*** Exercise data ***

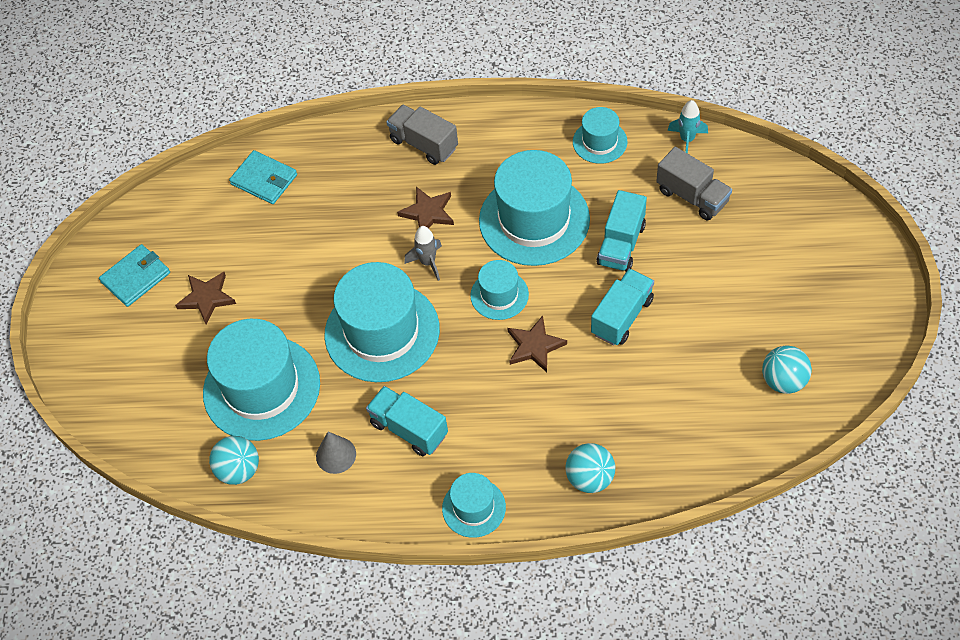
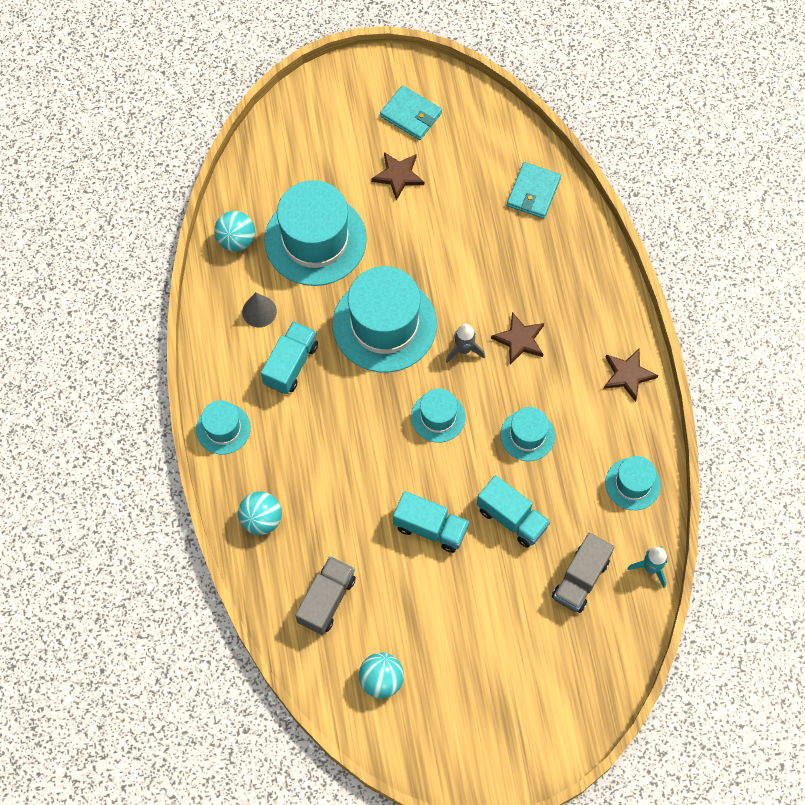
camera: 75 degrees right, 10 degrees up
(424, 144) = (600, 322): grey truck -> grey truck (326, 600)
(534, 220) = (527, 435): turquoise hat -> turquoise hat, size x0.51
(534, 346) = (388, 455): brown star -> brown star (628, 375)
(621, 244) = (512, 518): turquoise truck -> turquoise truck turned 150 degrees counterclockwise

*** End of Exercise data ***
*** Exercise data ***

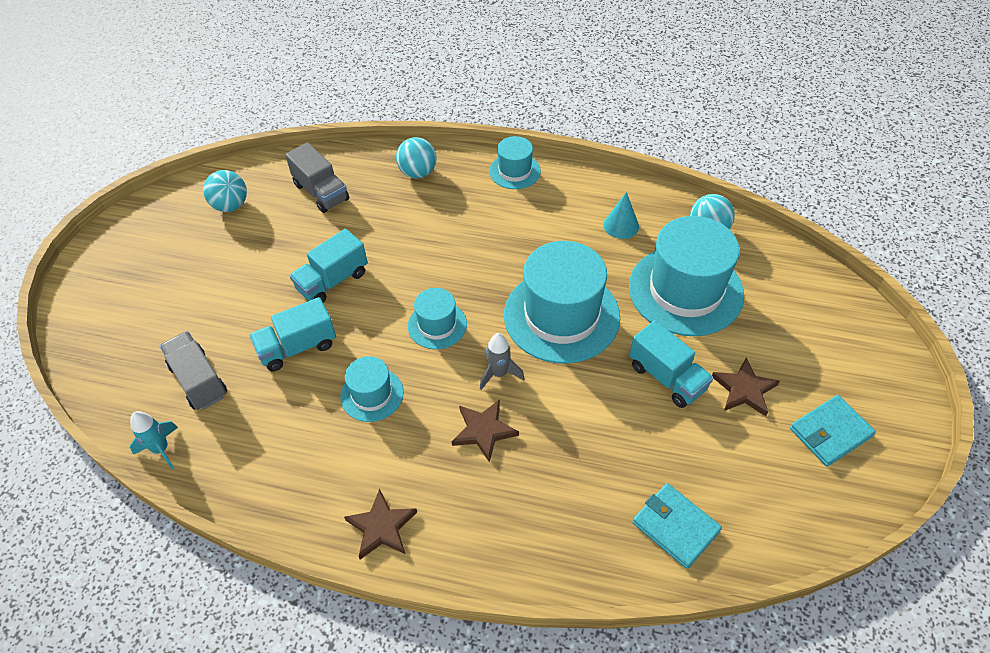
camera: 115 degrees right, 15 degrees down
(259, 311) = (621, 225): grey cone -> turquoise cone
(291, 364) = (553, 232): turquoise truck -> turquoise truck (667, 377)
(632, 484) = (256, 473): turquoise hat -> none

*** End of Exercise data ***

## Task details
Gather each line from the listing above that holds "camera".

## Response for this exercise
camera: 75 degrees right, 10 degrees up
camera: 115 degrees right, 15 degrees down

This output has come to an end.